== Given information ==
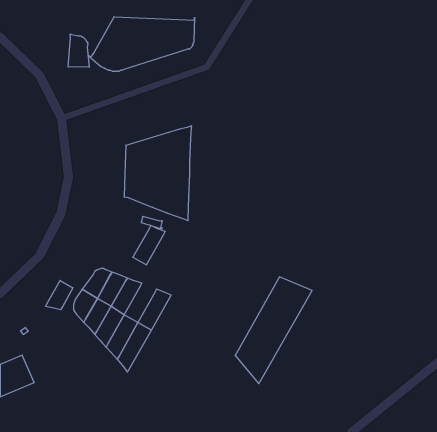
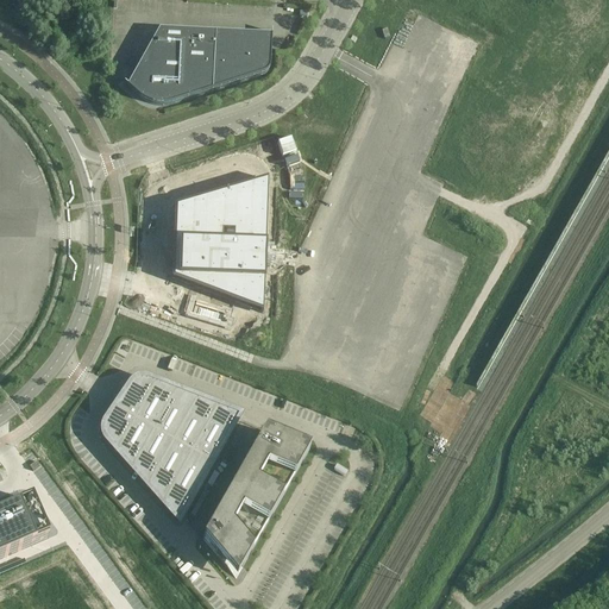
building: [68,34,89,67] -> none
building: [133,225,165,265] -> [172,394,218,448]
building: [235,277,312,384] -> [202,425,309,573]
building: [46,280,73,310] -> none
--
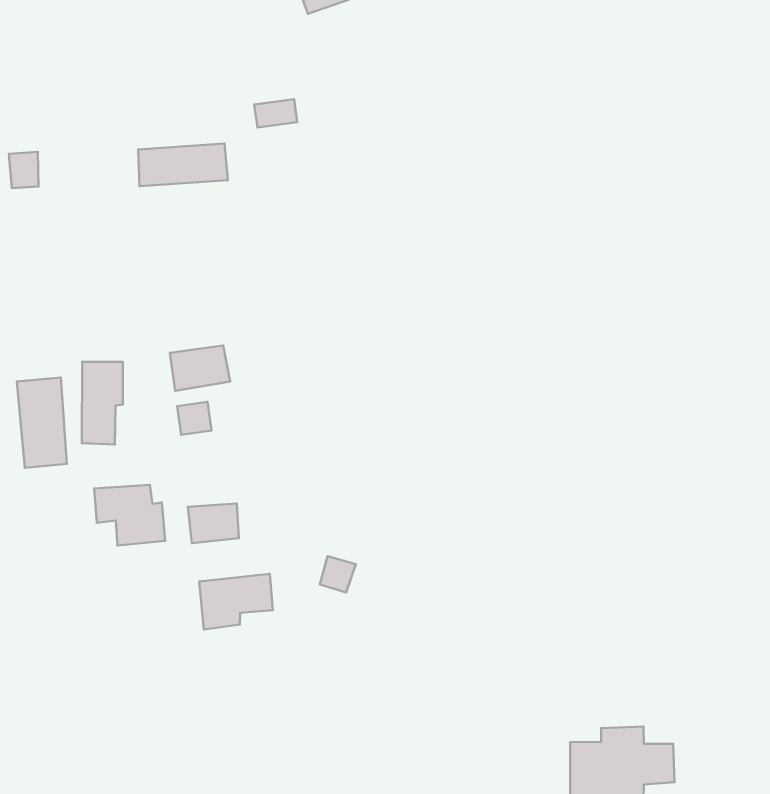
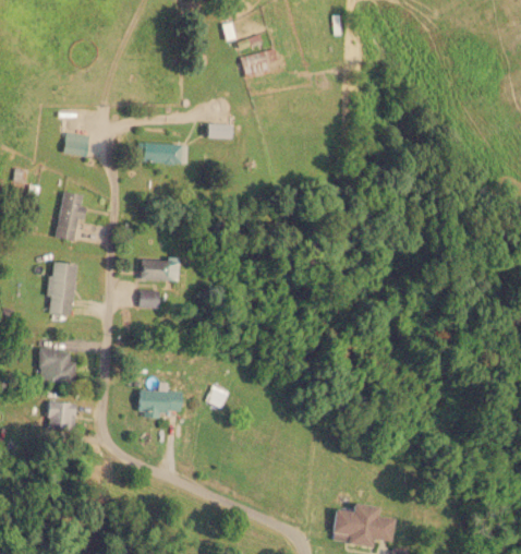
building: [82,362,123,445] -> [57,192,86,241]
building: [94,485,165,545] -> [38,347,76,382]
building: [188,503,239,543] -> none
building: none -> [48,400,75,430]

== Instruction ==
Reproduce, character for character, only the lines of the preceding data that start at the line with "building: [235,277,312,384] ->" and end at the line with "building: [46,280,73,310] -> none", both included.

== Exercise solution ==
building: [235,277,312,384] -> [202,425,309,573]
building: [46,280,73,310] -> none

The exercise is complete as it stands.